Directions
Looking at each line of the data below, tally those that contain the word "turquoise" and give only the total.

Dataset extract
# # # # # # #

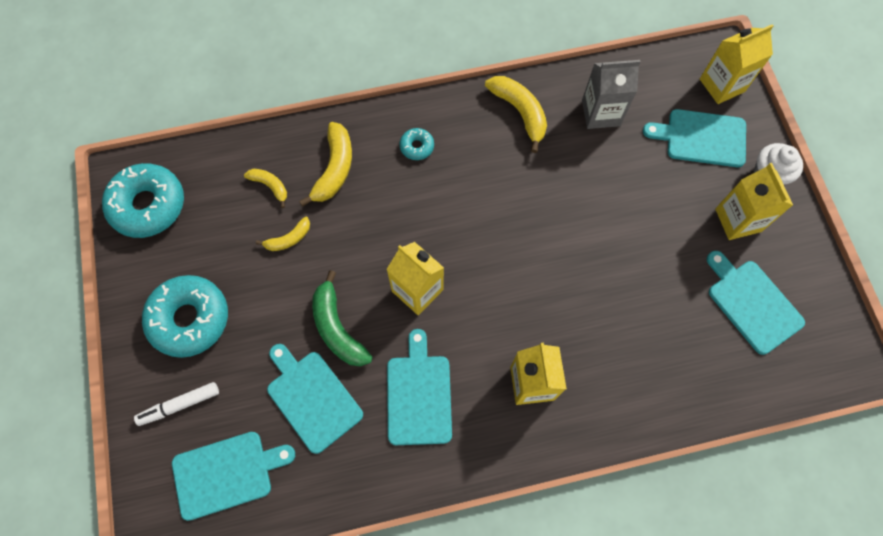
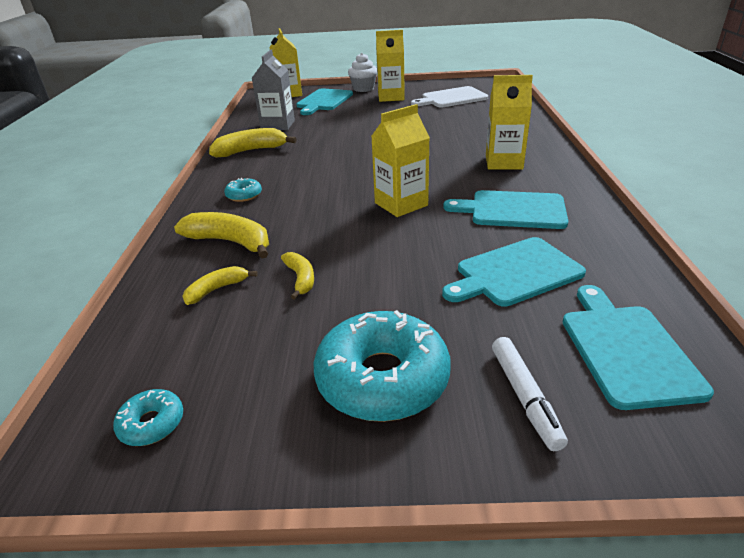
camera: 75 degrees left, 35 degrees down
(148, 205) = (152, 424): turquoise donut -> turquoise donut, size x0.46
(337, 328) = (430, 251): green banana -> none
(752, 303) = (451, 98): turquoise cutting board -> white cutting board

# # # # # # #

Answer for this exercise
2